• _WHAT THE TASK REQUIRES_:
I'd like the entries reproduced exactly, with all pictures omitted.

• _INPUT FOR THIS TASK_:
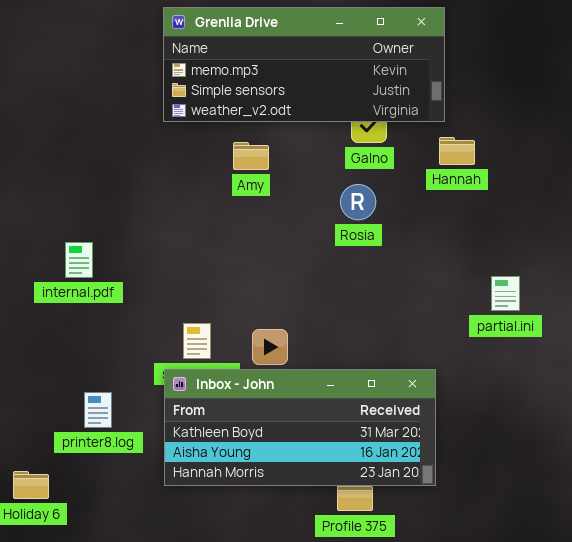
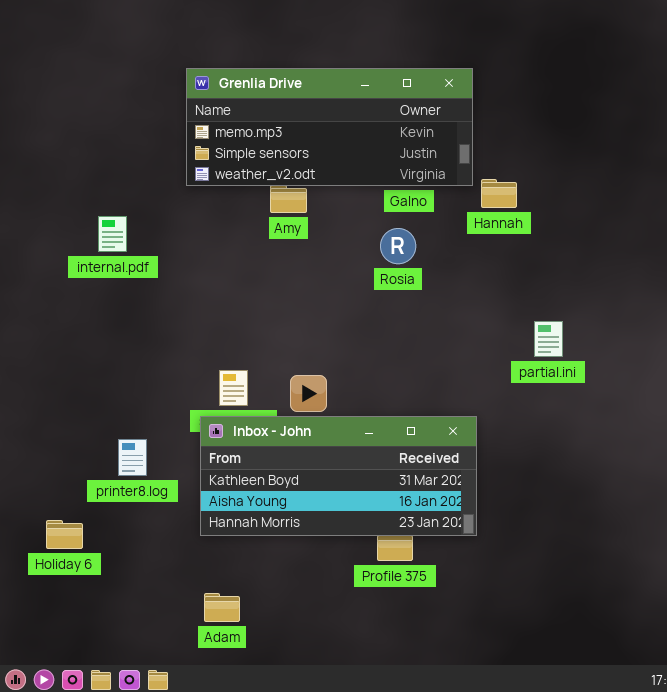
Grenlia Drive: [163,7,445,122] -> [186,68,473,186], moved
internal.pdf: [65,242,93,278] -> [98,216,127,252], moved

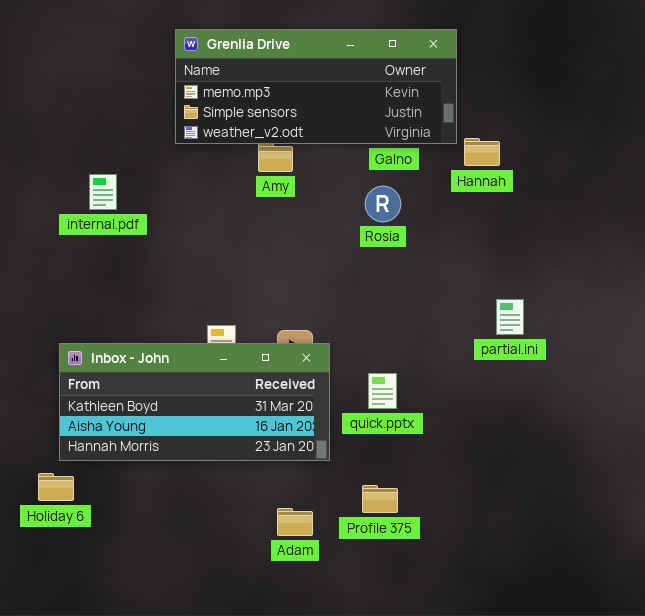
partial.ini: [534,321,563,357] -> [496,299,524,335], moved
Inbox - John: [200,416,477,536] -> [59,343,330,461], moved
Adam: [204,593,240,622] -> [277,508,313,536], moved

• _RESPONSE TO THE TASK_:
Grenlia Drive: [163,7,445,122] -> [186,68,473,186], moved
internal.pdf: [65,242,93,278] -> [98,216,127,252], moved

partial.ini: [534,321,563,357] -> [496,299,524,335], moved
Inbox - John: [200,416,477,536] -> [59,343,330,461], moved
Adam: [204,593,240,622] -> [277,508,313,536], moved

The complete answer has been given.